*ENTRIES SHOWN:*
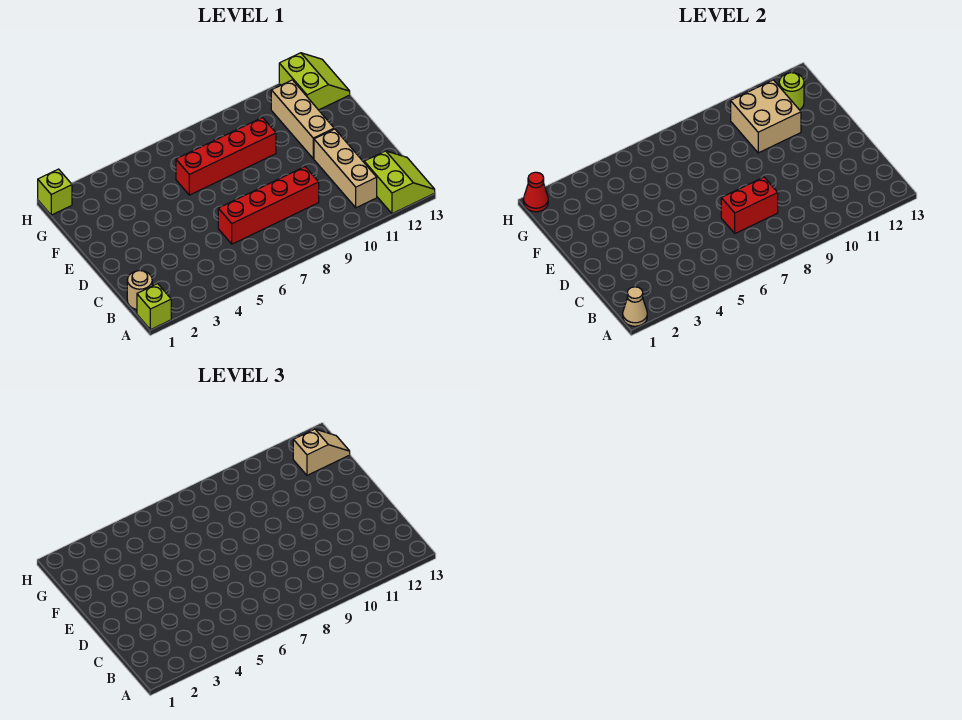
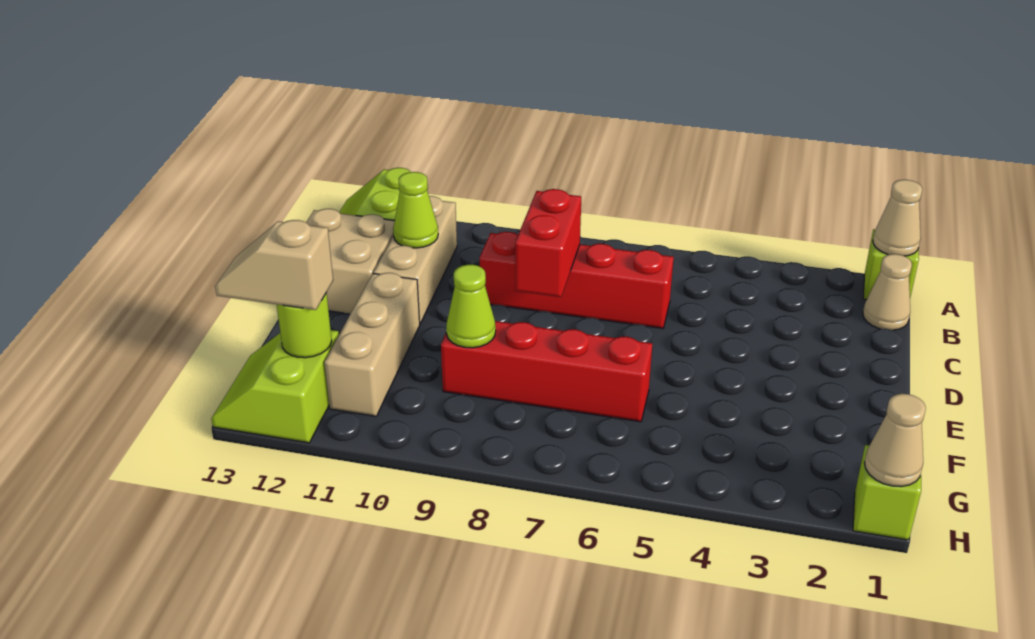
tan round brick B1 level 1 -> tan cone B1 level 1
red brick C7:C8 level 2 -> red brick C8:D8 level 2
none -> lime cone C11 level 2
none -> lime cone F9 level 2
tan brick F10:G11 level 2 -> tan brick C12:D13 level 1
red cone H1 level 2 -> tan cone H1 level 2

*PROMPT:* For the word "none", find all matching lines in the entries above and copy them out.

*RESULT OF THE EXERCISE:*
none -> lime cone C11 level 2
none -> lime cone F9 level 2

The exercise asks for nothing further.